#### [ACTIVITY]
Each line from the one containing "HALL1 pin OUT: D8 -> D5" through the final line below must be reproduced exactly, and no others.

(Detected change data)

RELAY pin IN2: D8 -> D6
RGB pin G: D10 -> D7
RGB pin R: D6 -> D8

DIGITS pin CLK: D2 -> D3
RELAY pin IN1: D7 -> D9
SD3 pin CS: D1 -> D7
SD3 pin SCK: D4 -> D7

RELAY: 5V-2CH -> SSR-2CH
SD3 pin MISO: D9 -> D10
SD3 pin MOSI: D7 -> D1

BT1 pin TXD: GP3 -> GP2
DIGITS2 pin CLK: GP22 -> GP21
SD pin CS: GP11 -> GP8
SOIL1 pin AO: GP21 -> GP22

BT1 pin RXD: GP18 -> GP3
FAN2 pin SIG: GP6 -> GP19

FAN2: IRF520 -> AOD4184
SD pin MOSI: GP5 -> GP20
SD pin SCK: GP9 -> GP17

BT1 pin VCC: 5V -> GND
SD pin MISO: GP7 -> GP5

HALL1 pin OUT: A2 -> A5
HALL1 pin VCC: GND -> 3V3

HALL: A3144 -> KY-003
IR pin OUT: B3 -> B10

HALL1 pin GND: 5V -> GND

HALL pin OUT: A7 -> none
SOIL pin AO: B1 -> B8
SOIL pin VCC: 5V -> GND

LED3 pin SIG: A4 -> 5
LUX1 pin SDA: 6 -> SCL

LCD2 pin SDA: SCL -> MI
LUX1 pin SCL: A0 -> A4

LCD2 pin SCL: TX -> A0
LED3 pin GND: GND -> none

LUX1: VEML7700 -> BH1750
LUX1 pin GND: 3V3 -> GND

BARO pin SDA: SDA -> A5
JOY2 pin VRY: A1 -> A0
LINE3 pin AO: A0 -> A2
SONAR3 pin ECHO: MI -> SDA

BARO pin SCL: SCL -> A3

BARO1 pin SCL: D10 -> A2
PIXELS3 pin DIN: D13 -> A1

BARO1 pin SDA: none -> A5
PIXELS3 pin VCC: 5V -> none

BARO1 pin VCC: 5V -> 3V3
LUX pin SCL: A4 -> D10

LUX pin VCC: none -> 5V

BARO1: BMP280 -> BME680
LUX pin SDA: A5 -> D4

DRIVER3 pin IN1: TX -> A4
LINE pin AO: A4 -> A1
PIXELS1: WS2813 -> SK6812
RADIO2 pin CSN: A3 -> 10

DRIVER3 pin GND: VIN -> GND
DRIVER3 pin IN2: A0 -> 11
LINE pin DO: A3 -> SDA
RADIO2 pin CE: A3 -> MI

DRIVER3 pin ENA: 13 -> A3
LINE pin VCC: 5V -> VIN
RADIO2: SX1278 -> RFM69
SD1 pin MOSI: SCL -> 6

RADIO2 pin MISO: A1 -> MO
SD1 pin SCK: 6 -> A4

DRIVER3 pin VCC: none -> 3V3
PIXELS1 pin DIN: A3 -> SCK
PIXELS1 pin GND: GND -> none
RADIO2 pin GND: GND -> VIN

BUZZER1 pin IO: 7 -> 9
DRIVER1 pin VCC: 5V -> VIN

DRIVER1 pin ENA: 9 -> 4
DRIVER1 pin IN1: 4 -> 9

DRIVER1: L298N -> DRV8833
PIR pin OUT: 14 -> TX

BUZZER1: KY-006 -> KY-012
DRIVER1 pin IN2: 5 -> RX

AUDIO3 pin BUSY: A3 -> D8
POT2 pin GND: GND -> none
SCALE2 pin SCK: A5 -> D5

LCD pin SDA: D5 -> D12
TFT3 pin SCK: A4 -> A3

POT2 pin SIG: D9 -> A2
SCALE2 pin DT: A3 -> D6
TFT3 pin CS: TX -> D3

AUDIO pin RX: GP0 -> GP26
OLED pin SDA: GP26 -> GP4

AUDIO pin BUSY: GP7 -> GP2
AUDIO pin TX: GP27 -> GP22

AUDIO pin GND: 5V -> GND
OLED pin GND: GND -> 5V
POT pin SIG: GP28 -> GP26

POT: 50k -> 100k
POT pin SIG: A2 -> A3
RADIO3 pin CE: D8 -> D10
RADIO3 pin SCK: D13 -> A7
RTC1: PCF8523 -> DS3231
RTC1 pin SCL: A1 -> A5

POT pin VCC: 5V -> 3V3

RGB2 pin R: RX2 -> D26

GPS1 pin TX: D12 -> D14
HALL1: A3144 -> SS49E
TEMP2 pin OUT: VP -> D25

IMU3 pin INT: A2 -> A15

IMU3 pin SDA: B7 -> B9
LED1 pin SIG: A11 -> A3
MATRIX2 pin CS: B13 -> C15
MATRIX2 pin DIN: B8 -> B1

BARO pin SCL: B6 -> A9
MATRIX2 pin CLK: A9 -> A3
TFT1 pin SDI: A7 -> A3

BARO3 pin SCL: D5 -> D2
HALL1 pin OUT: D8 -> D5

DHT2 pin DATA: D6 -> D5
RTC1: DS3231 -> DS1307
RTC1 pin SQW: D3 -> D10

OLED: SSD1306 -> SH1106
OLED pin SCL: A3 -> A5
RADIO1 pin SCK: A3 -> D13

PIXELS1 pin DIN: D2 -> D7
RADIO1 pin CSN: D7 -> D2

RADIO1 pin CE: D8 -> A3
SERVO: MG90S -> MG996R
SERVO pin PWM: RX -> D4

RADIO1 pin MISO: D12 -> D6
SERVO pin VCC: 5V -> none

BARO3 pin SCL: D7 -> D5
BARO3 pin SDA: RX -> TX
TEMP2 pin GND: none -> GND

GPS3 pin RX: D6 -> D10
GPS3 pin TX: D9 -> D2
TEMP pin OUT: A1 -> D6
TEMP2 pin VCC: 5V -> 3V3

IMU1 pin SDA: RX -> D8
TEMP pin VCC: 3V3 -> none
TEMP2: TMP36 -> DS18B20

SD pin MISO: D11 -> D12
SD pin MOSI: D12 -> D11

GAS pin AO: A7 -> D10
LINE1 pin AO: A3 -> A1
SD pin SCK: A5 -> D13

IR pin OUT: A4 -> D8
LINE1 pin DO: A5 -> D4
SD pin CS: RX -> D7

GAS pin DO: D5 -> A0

#### [TASK RESULT]
HALL1 pin OUT: D8 -> D5

DHT2 pin DATA: D6 -> D5
RTC1: DS3231 -> DS1307
RTC1 pin SQW: D3 -> D10

OLED: SSD1306 -> SH1106
OLED pin SCL: A3 -> A5
RADIO1 pin SCK: A3 -> D13

PIXELS1 pin DIN: D2 -> D7
RADIO1 pin CSN: D7 -> D2

RADIO1 pin CE: D8 -> A3
SERVO: MG90S -> MG996R
SERVO pin PWM: RX -> D4

RADIO1 pin MISO: D12 -> D6
SERVO pin VCC: 5V -> none

BARO3 pin SCL: D7 -> D5
BARO3 pin SDA: RX -> TX
TEMP2 pin GND: none -> GND

GPS3 pin RX: D6 -> D10
GPS3 pin TX: D9 -> D2
TEMP pin OUT: A1 -> D6
TEMP2 pin VCC: 5V -> 3V3

IMU1 pin SDA: RX -> D8
TEMP pin VCC: 3V3 -> none
TEMP2: TMP36 -> DS18B20

SD pin MISO: D11 -> D12
SD pin MOSI: D12 -> D11

GAS pin AO: A7 -> D10
LINE1 pin AO: A3 -> A1
SD pin SCK: A5 -> D13

IR pin OUT: A4 -> D8
LINE1 pin DO: A5 -> D4
SD pin CS: RX -> D7

GAS pin DO: D5 -> A0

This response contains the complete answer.